PROVIDED ENTRIES:
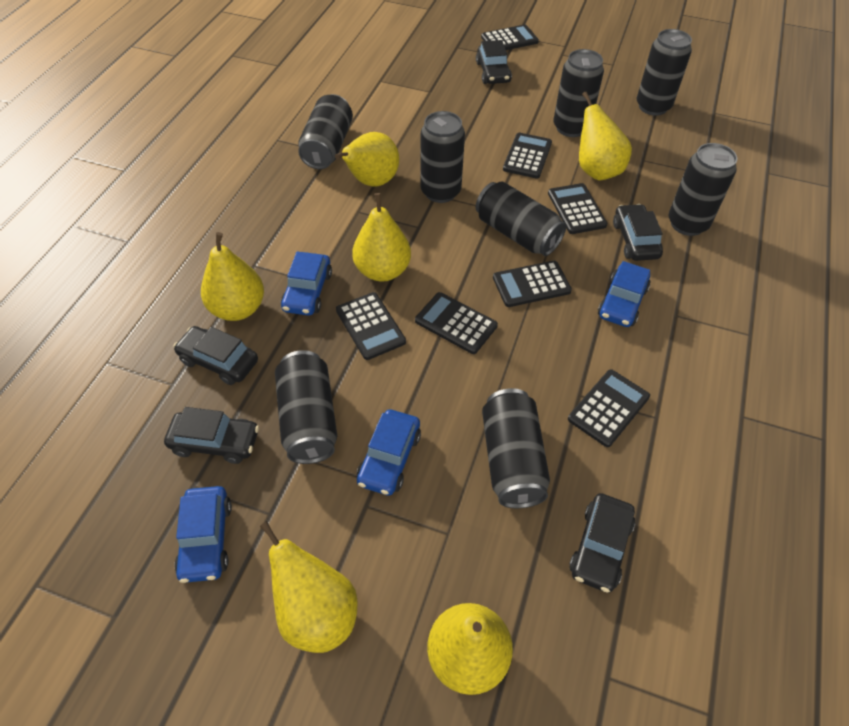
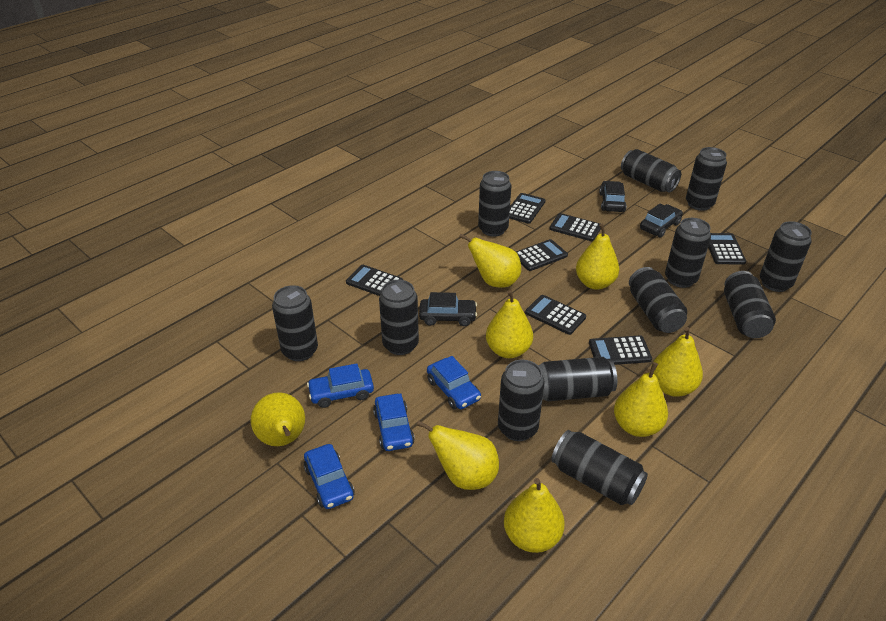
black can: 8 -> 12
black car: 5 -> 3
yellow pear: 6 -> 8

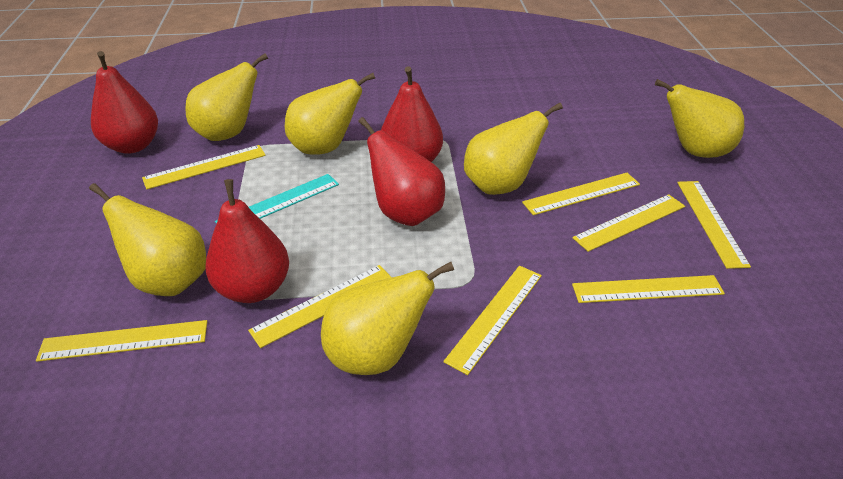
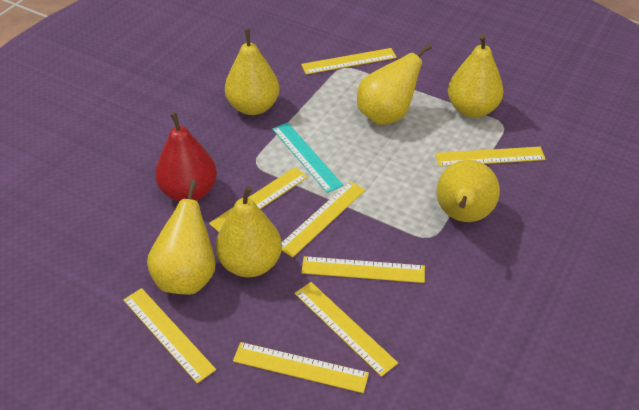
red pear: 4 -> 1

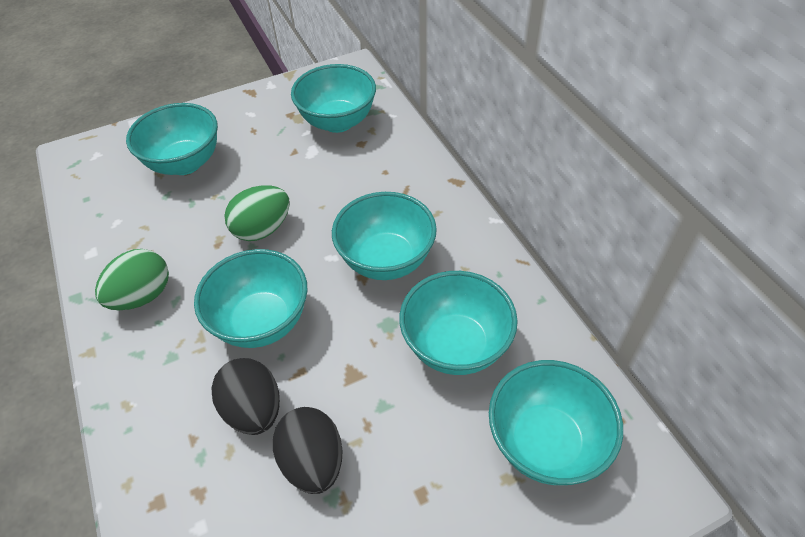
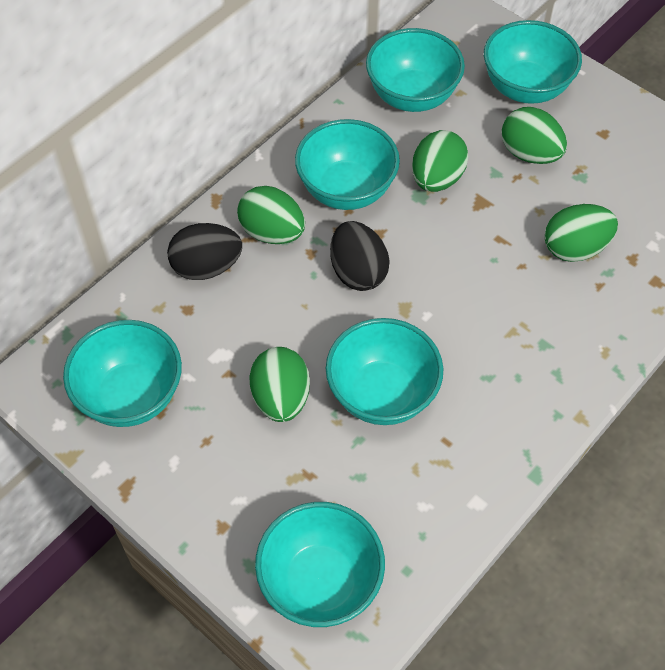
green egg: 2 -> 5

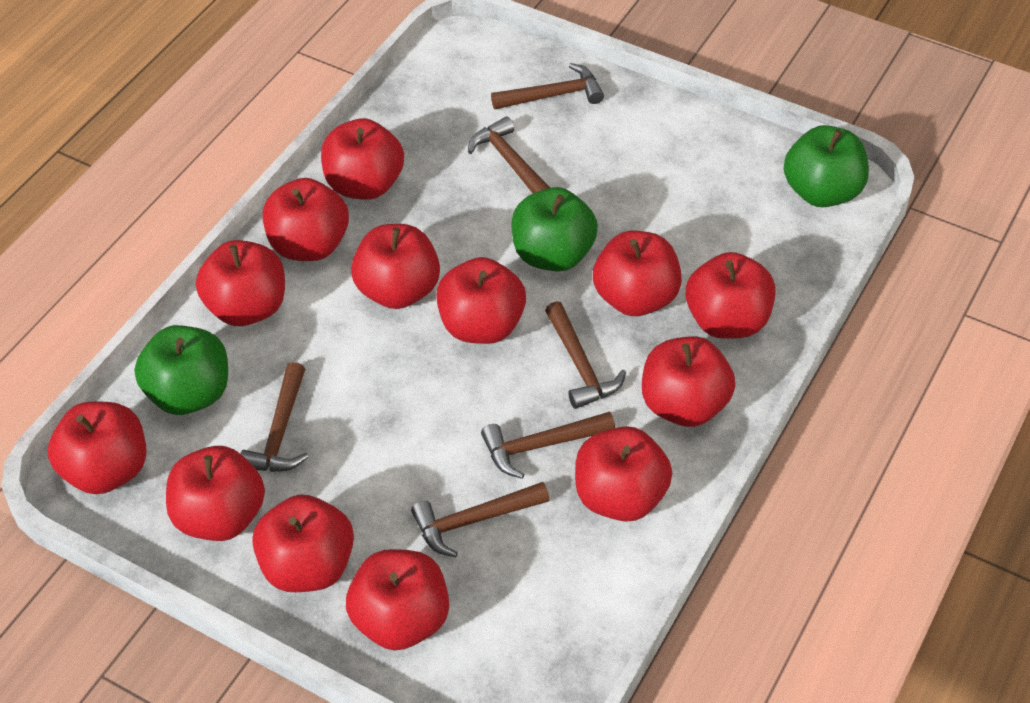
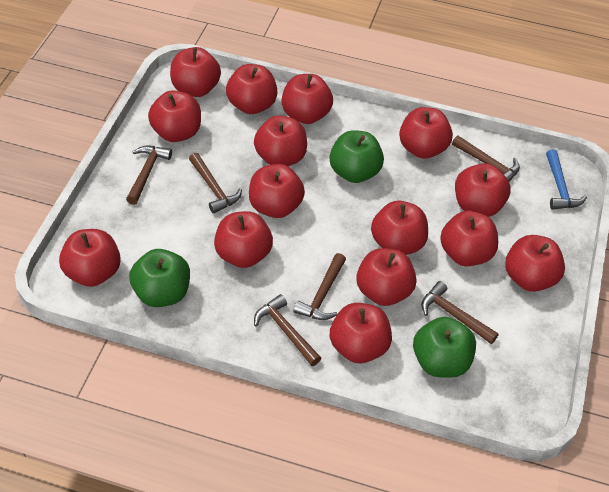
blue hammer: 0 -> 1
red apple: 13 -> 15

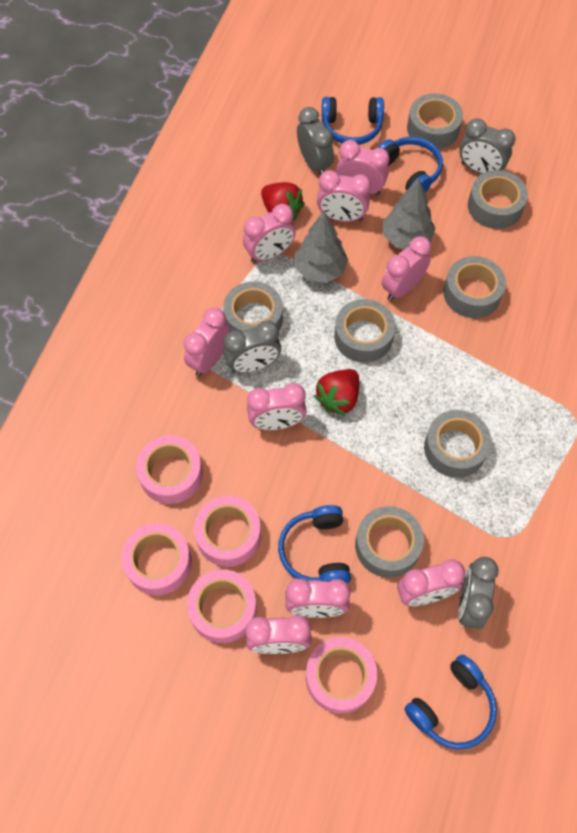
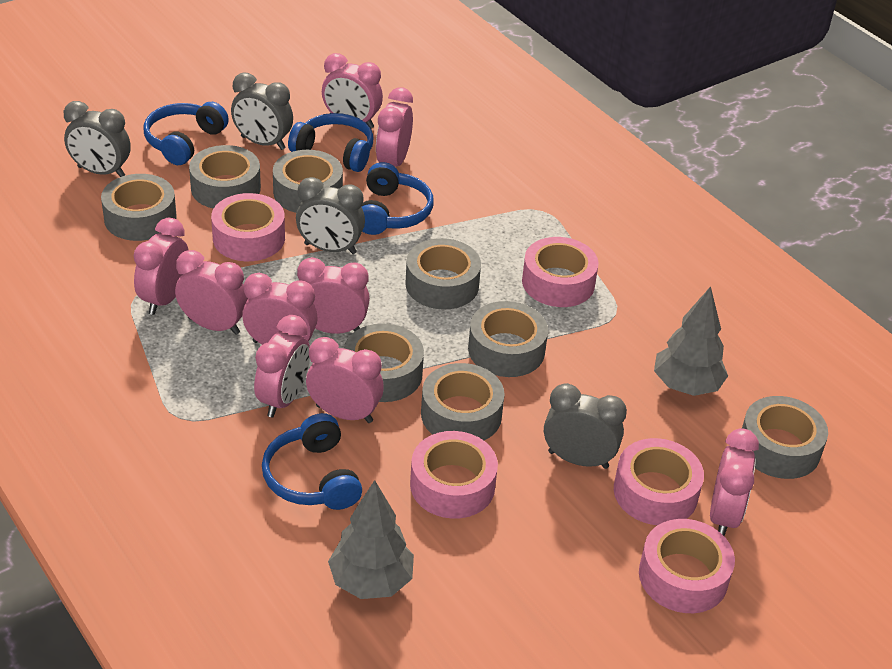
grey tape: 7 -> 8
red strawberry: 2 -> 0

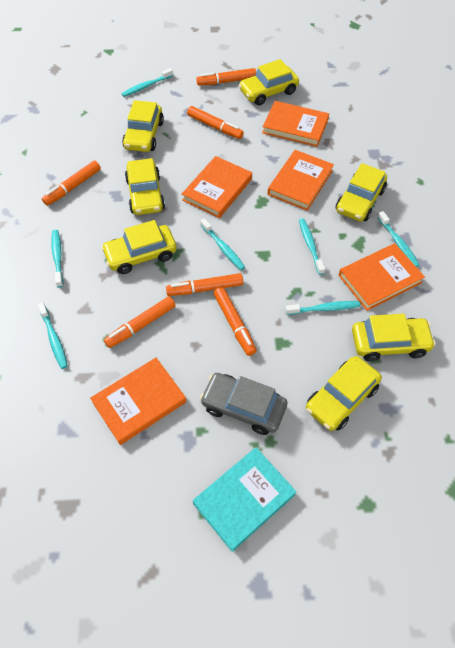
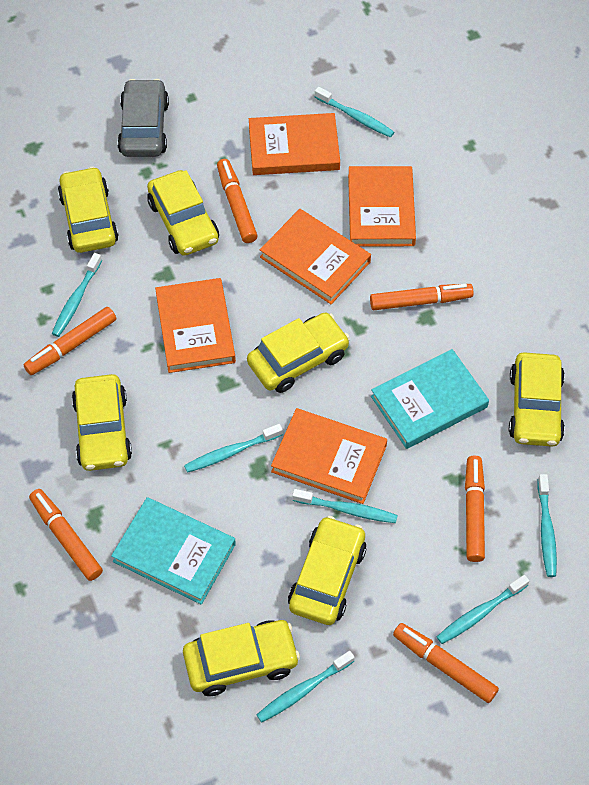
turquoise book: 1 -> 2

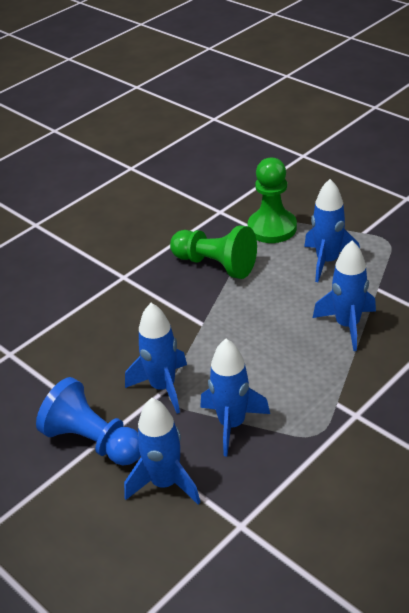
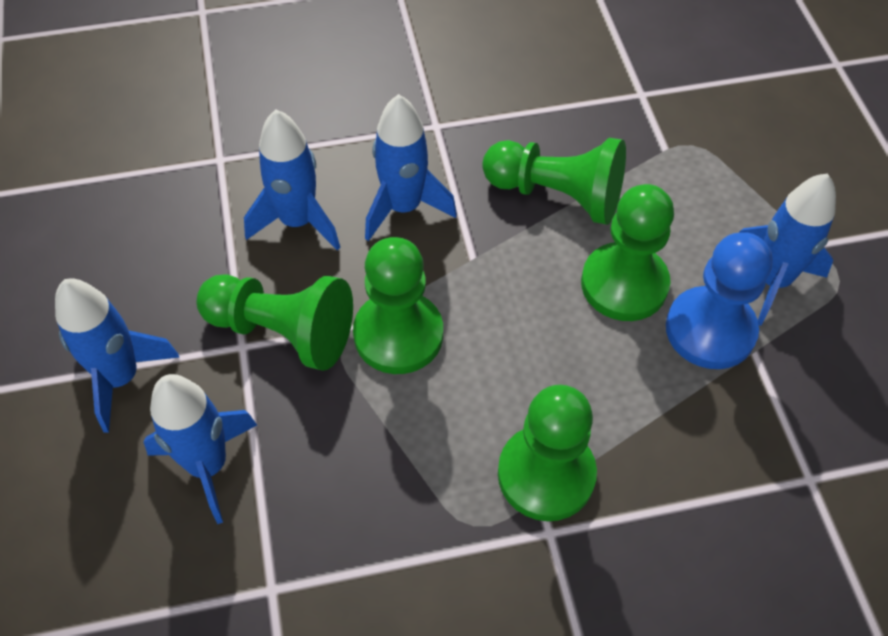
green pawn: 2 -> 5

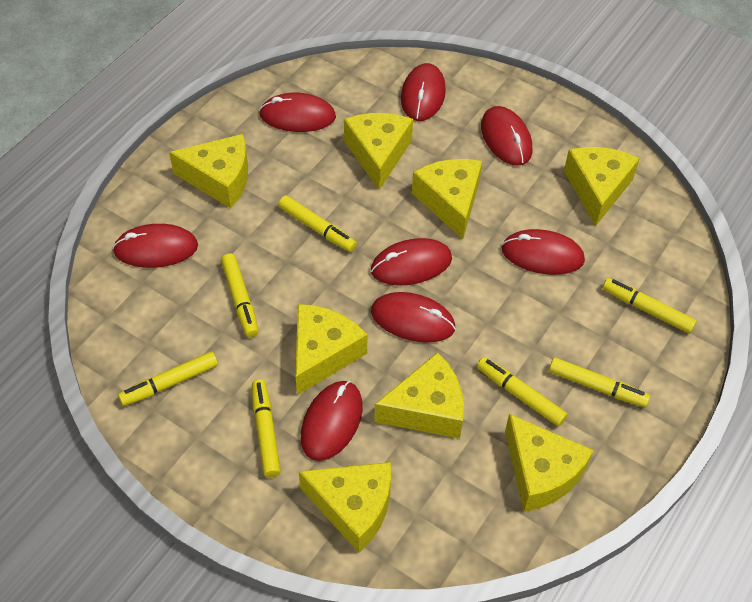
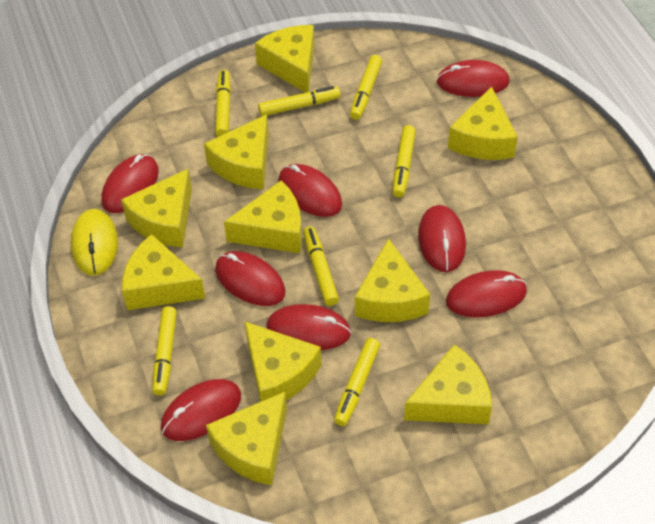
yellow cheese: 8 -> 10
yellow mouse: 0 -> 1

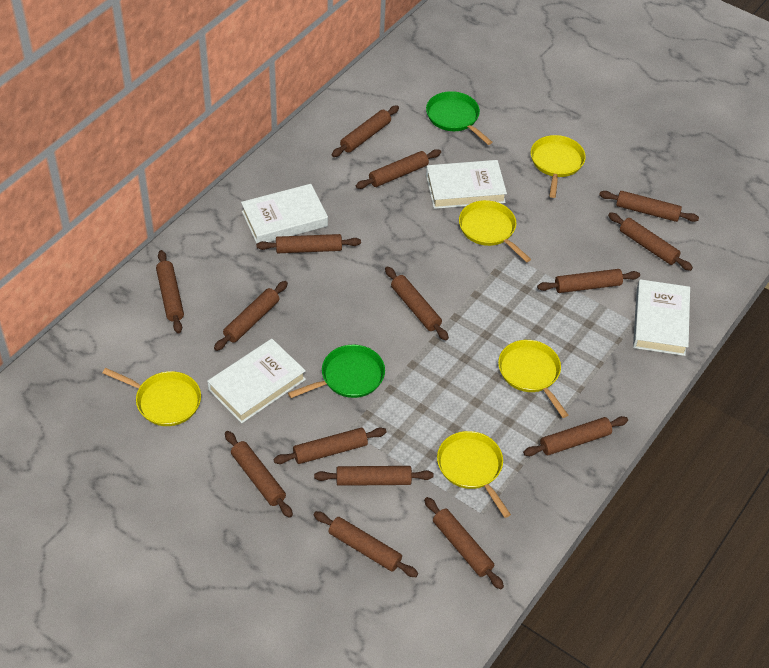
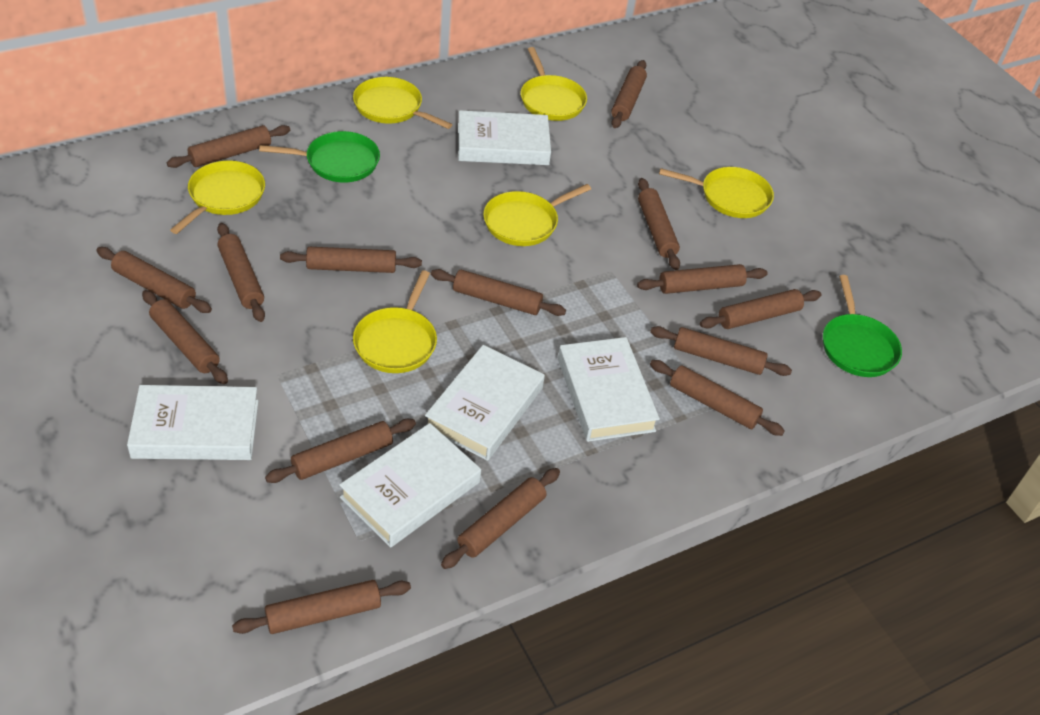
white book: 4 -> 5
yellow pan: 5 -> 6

WORK TO COMPLETE: Without any pictures, restate word for word only the lines from the one with "red apple: 13 -> 15" through the end of the listing.

RESULT:
red apple: 13 -> 15

grey tape: 7 -> 8
red strawberry: 2 -> 0

turquoise book: 1 -> 2

green pawn: 2 -> 5

yellow cheese: 8 -> 10
yellow mouse: 0 -> 1

white book: 4 -> 5
yellow pan: 5 -> 6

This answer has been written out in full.